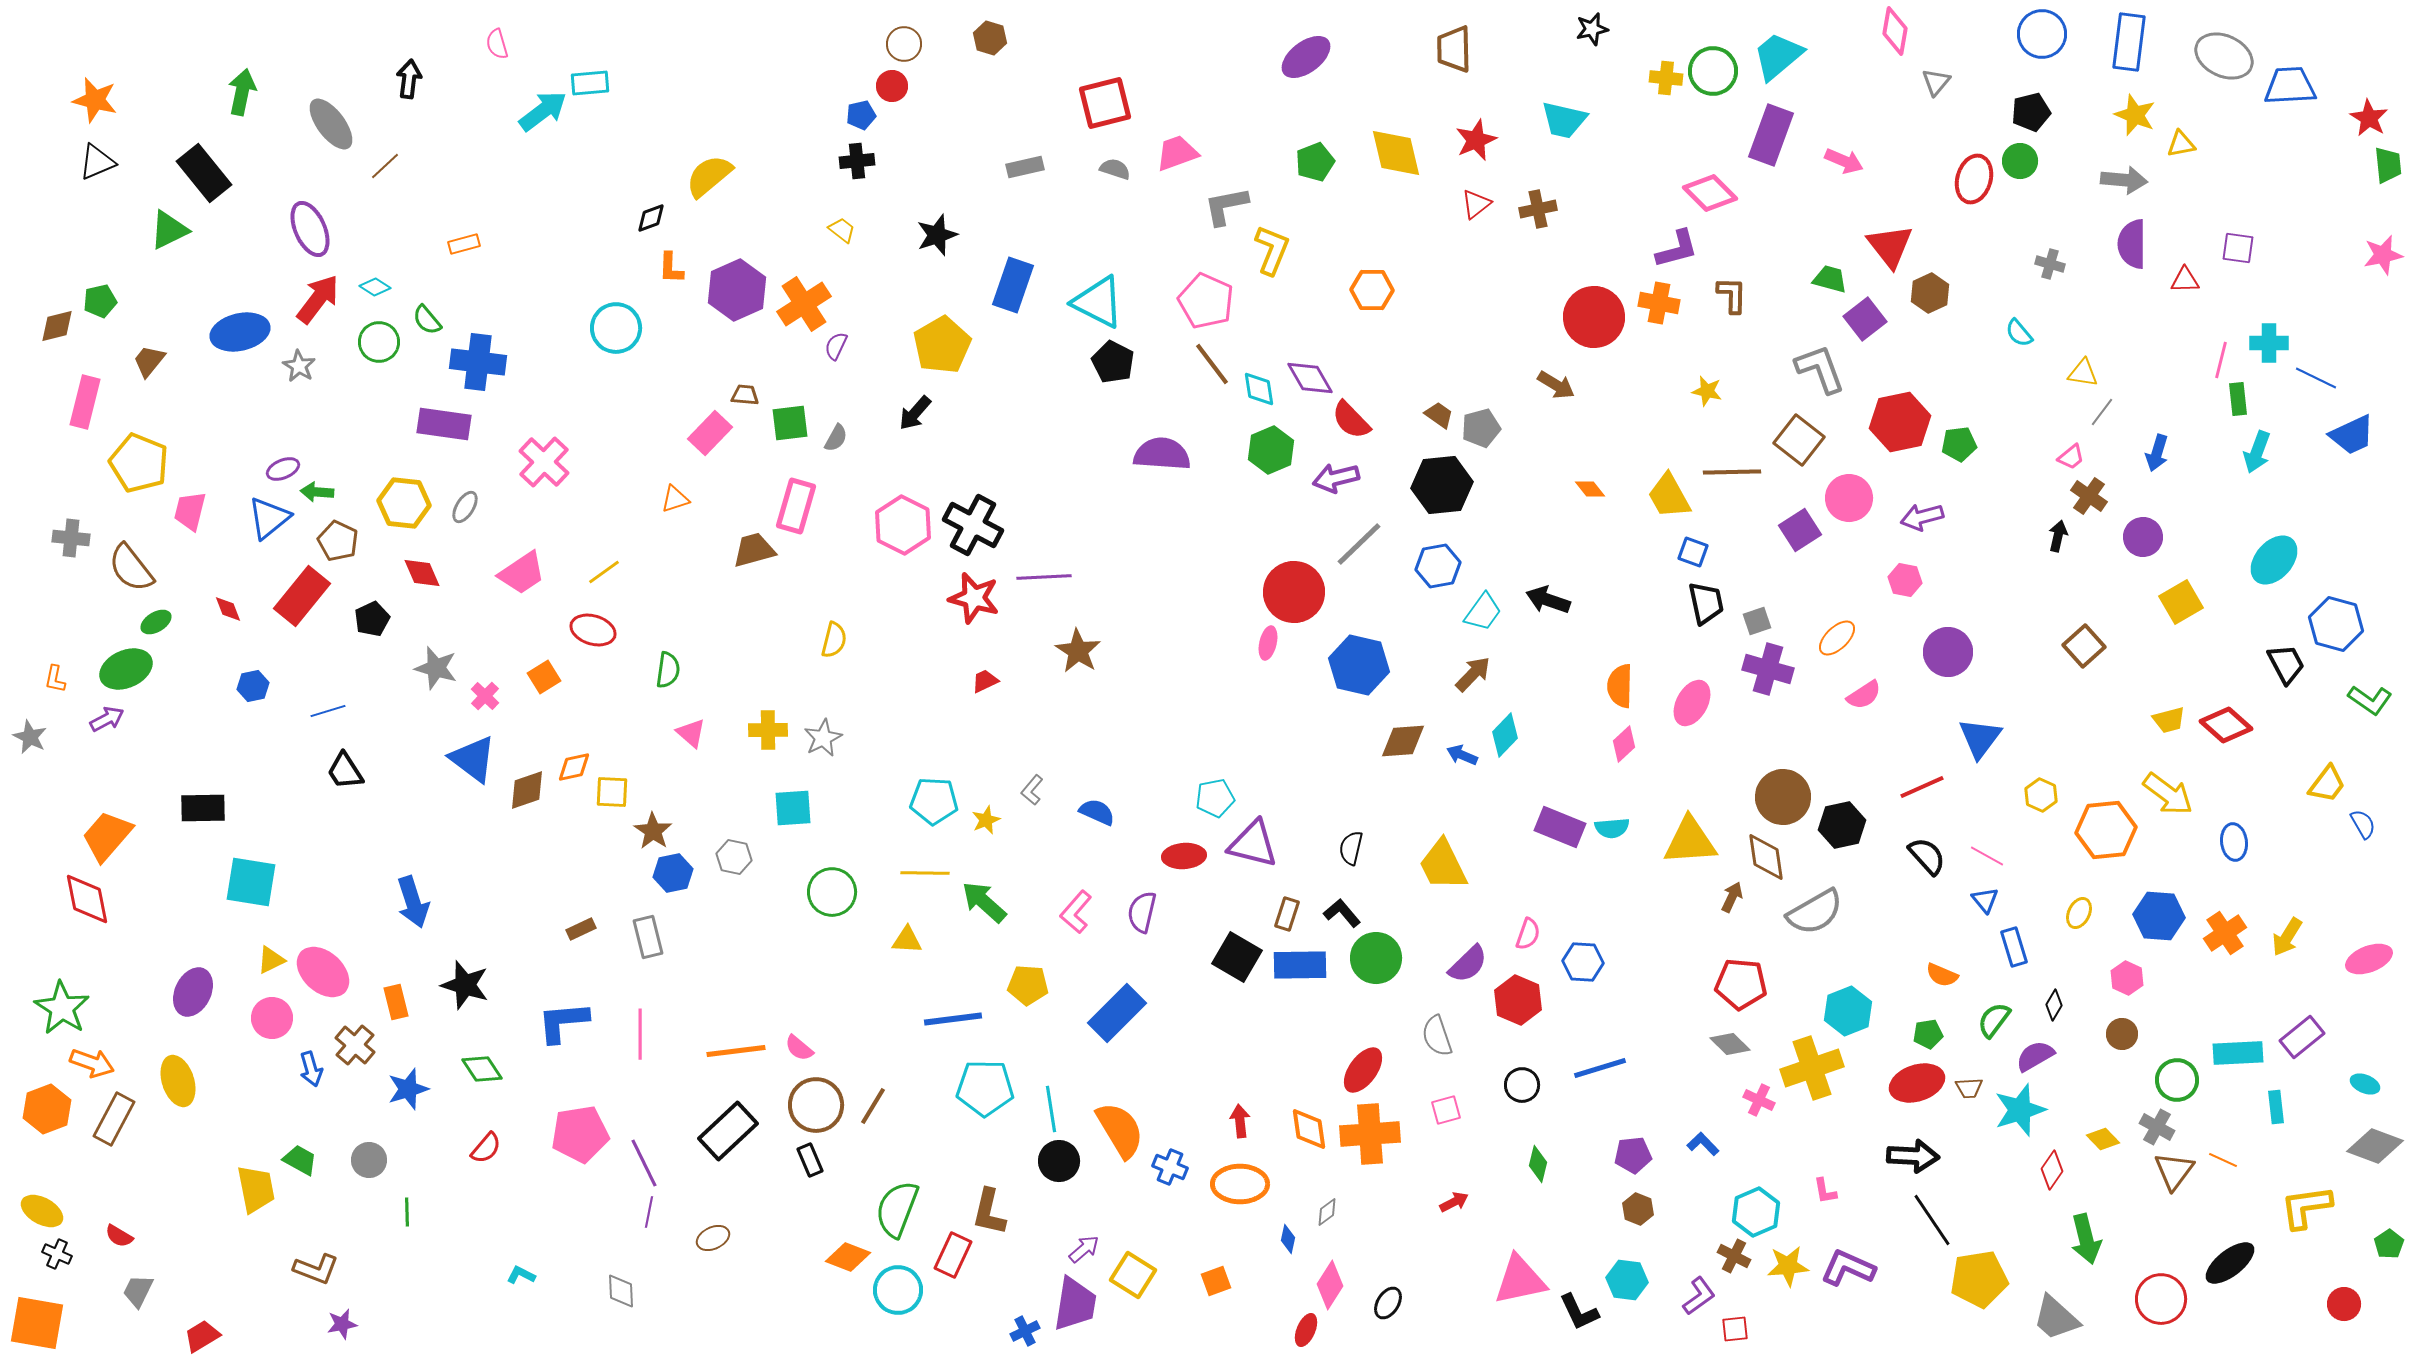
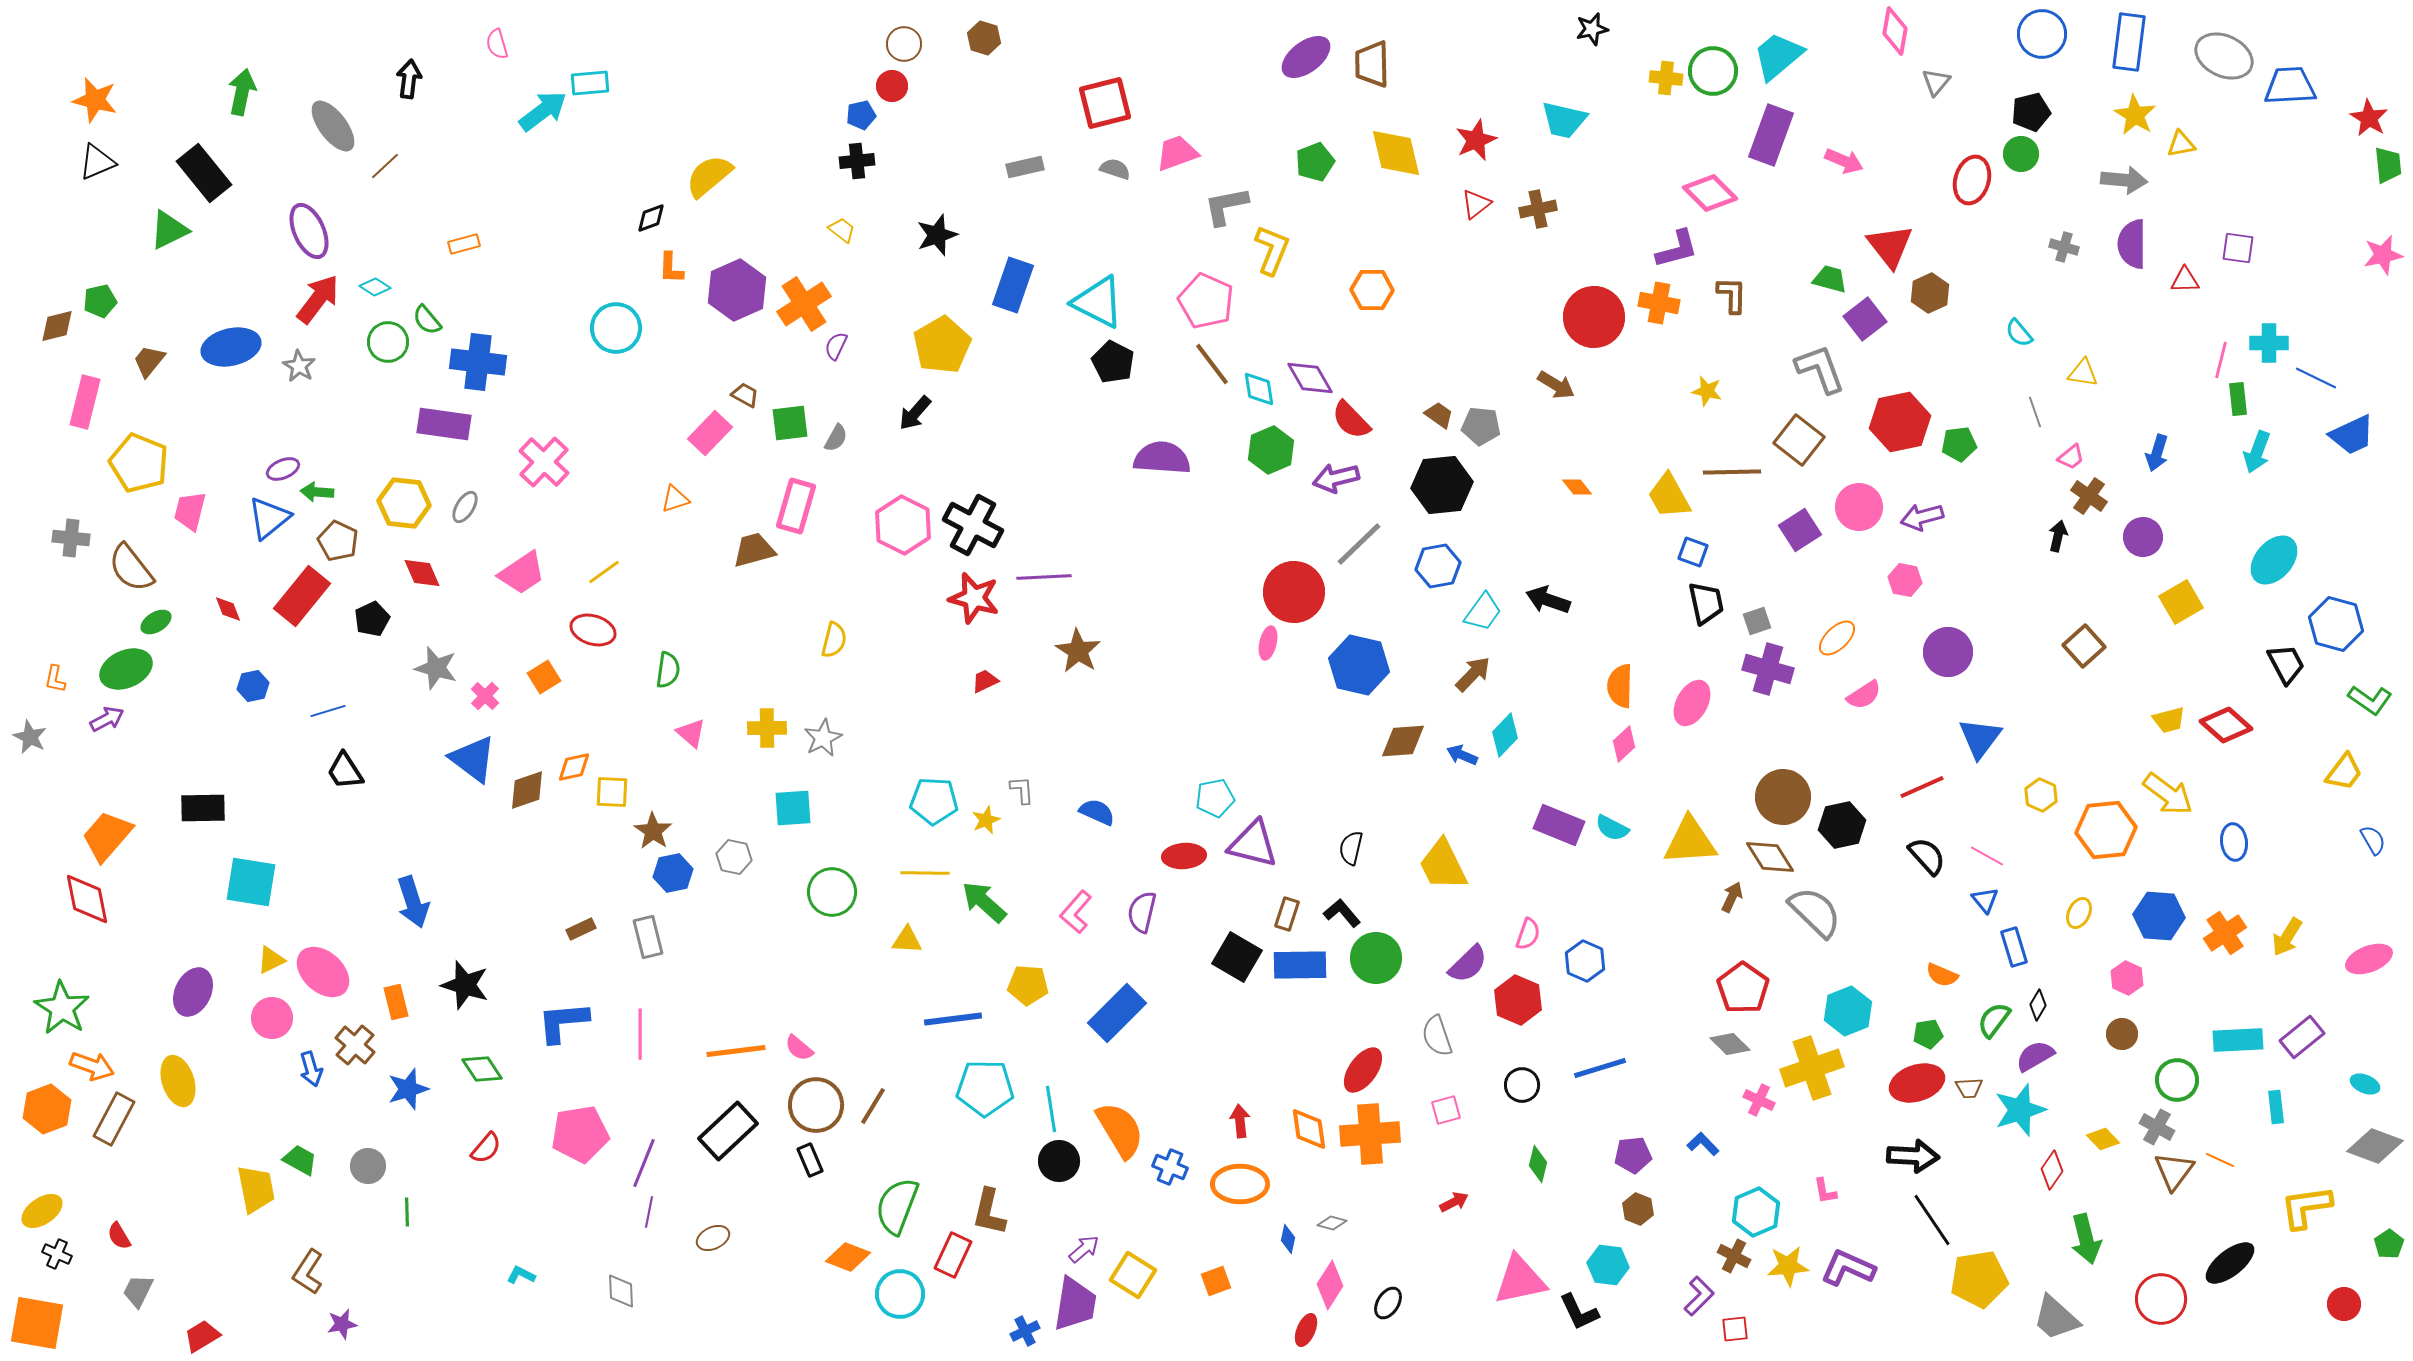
brown hexagon at (990, 38): moved 6 px left
brown trapezoid at (1454, 49): moved 82 px left, 15 px down
yellow star at (2135, 115): rotated 9 degrees clockwise
gray ellipse at (331, 124): moved 2 px right, 2 px down
green circle at (2020, 161): moved 1 px right, 7 px up
red ellipse at (1974, 179): moved 2 px left, 1 px down
purple ellipse at (310, 229): moved 1 px left, 2 px down
gray cross at (2050, 264): moved 14 px right, 17 px up
blue ellipse at (240, 332): moved 9 px left, 15 px down
green circle at (379, 342): moved 9 px right
brown trapezoid at (745, 395): rotated 24 degrees clockwise
gray line at (2102, 412): moved 67 px left; rotated 56 degrees counterclockwise
gray pentagon at (1481, 428): moved 2 px up; rotated 21 degrees clockwise
purple semicircle at (1162, 454): moved 4 px down
orange diamond at (1590, 489): moved 13 px left, 2 px up
pink circle at (1849, 498): moved 10 px right, 9 px down
yellow cross at (768, 730): moved 1 px left, 2 px up
yellow trapezoid at (2327, 784): moved 17 px right, 12 px up
gray L-shape at (1032, 790): moved 10 px left; rotated 136 degrees clockwise
blue semicircle at (2363, 824): moved 10 px right, 16 px down
purple rectangle at (1560, 827): moved 1 px left, 2 px up
cyan semicircle at (1612, 828): rotated 32 degrees clockwise
brown diamond at (1766, 857): moved 4 px right; rotated 24 degrees counterclockwise
gray semicircle at (1815, 912): rotated 106 degrees counterclockwise
blue hexagon at (1583, 962): moved 2 px right, 1 px up; rotated 21 degrees clockwise
red pentagon at (1741, 984): moved 2 px right, 4 px down; rotated 30 degrees clockwise
black diamond at (2054, 1005): moved 16 px left
cyan rectangle at (2238, 1053): moved 13 px up
orange arrow at (92, 1063): moved 3 px down
gray circle at (369, 1160): moved 1 px left, 6 px down
orange line at (2223, 1160): moved 3 px left
purple line at (644, 1163): rotated 48 degrees clockwise
green semicircle at (897, 1209): moved 3 px up
yellow ellipse at (42, 1211): rotated 63 degrees counterclockwise
gray diamond at (1327, 1212): moved 5 px right, 11 px down; rotated 52 degrees clockwise
red semicircle at (119, 1236): rotated 28 degrees clockwise
brown L-shape at (316, 1269): moved 8 px left, 3 px down; rotated 102 degrees clockwise
cyan hexagon at (1627, 1280): moved 19 px left, 15 px up
cyan circle at (898, 1290): moved 2 px right, 4 px down
purple L-shape at (1699, 1296): rotated 9 degrees counterclockwise
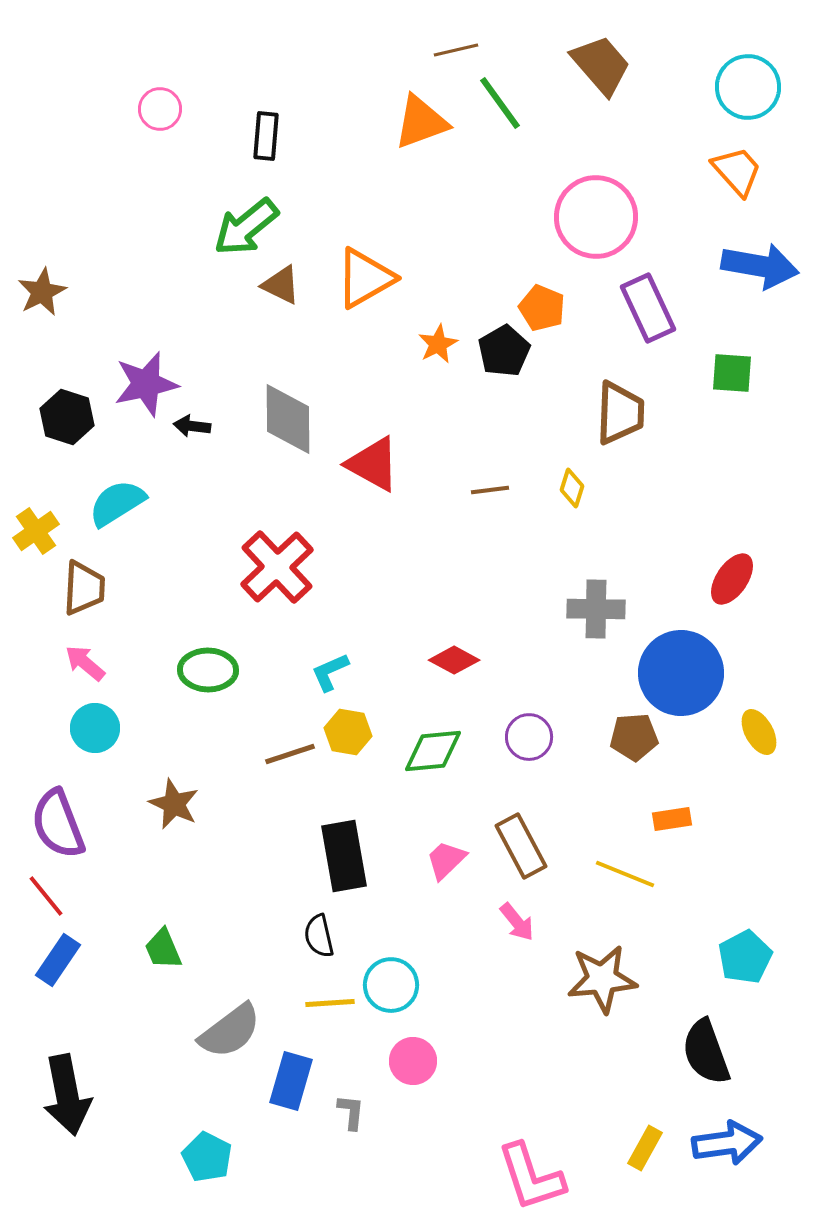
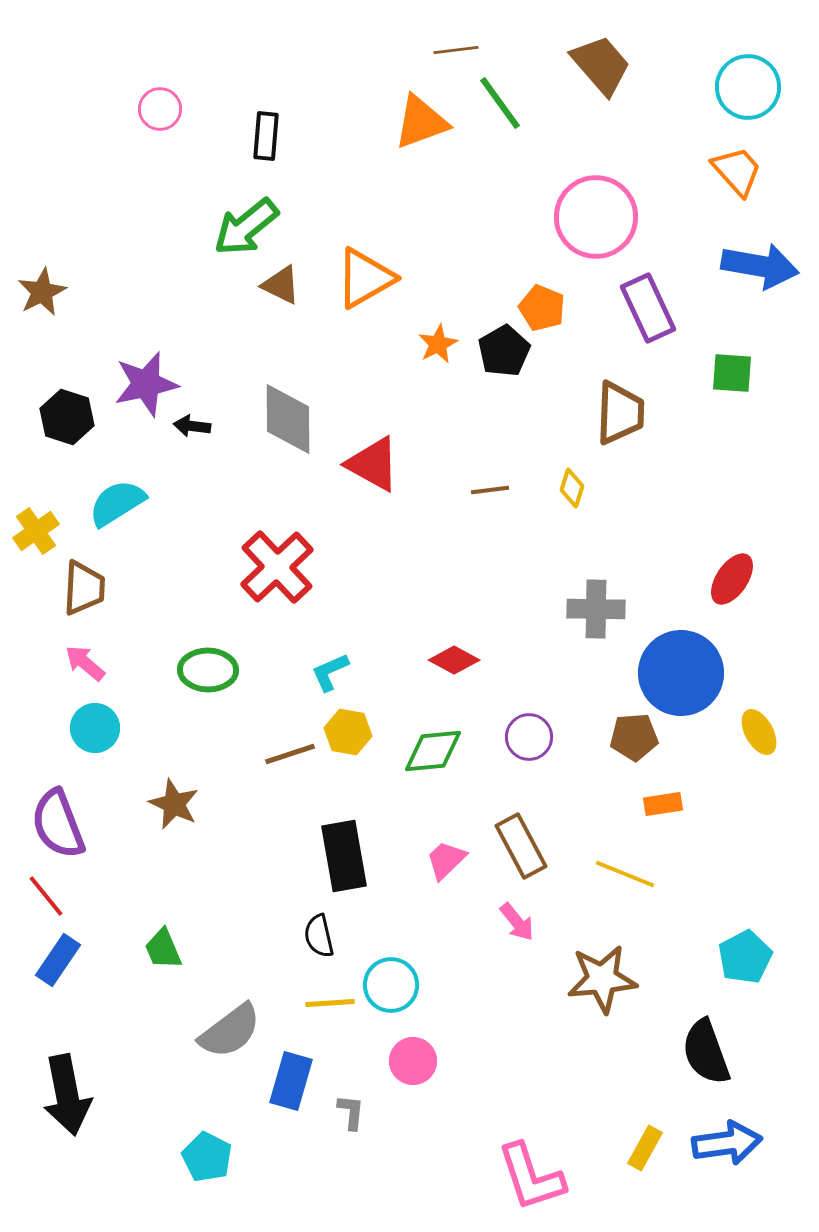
brown line at (456, 50): rotated 6 degrees clockwise
orange rectangle at (672, 819): moved 9 px left, 15 px up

**Task instructions:**
Reproduce the material exactly. Pictures stay out.

**Solution for this task:**
brown hexagon at (990, 38): moved 6 px left
brown trapezoid at (1454, 49): moved 82 px left, 15 px down
yellow star at (2135, 115): rotated 9 degrees clockwise
gray ellipse at (331, 124): moved 2 px right, 2 px down
green circle at (2020, 161): moved 1 px right, 7 px up
red ellipse at (1974, 179): moved 2 px left, 1 px down
purple ellipse at (310, 229): moved 1 px left, 2 px down
gray cross at (2050, 264): moved 14 px right, 17 px up
blue ellipse at (240, 332): moved 9 px left, 15 px down
green circle at (379, 342): moved 9 px right
brown trapezoid at (745, 395): rotated 24 degrees clockwise
gray line at (2102, 412): moved 67 px left; rotated 56 degrees counterclockwise
gray pentagon at (1481, 428): moved 2 px up; rotated 21 degrees clockwise
purple semicircle at (1162, 454): moved 4 px down
orange diamond at (1590, 489): moved 13 px left, 2 px up
pink circle at (1849, 498): moved 10 px right, 9 px down
yellow cross at (768, 730): moved 1 px left, 2 px up
yellow trapezoid at (2327, 784): moved 17 px right, 12 px up
gray L-shape at (1032, 790): moved 10 px left; rotated 136 degrees clockwise
blue semicircle at (2363, 824): moved 10 px right, 16 px down
purple rectangle at (1560, 827): moved 1 px left, 2 px up
cyan semicircle at (1612, 828): rotated 32 degrees clockwise
brown diamond at (1766, 857): moved 4 px right; rotated 24 degrees counterclockwise
gray semicircle at (1815, 912): rotated 106 degrees counterclockwise
blue hexagon at (1583, 962): moved 2 px right, 1 px up; rotated 21 degrees clockwise
red pentagon at (1741, 984): moved 2 px right, 4 px down; rotated 30 degrees clockwise
black diamond at (2054, 1005): moved 16 px left
cyan rectangle at (2238, 1053): moved 13 px up
orange arrow at (92, 1063): moved 3 px down
gray circle at (369, 1160): moved 1 px left, 6 px down
orange line at (2223, 1160): moved 3 px left
purple line at (644, 1163): rotated 48 degrees clockwise
green semicircle at (897, 1209): moved 3 px up
yellow ellipse at (42, 1211): rotated 63 degrees counterclockwise
gray diamond at (1327, 1212): moved 5 px right, 11 px down; rotated 52 degrees clockwise
red semicircle at (119, 1236): rotated 28 degrees clockwise
brown L-shape at (316, 1269): moved 8 px left, 3 px down; rotated 102 degrees clockwise
cyan hexagon at (1627, 1280): moved 19 px left, 15 px up
cyan circle at (898, 1290): moved 2 px right, 4 px down
purple L-shape at (1699, 1296): rotated 9 degrees counterclockwise
brown line at (456, 50): rotated 6 degrees clockwise
orange rectangle at (672, 819): moved 9 px left, 15 px up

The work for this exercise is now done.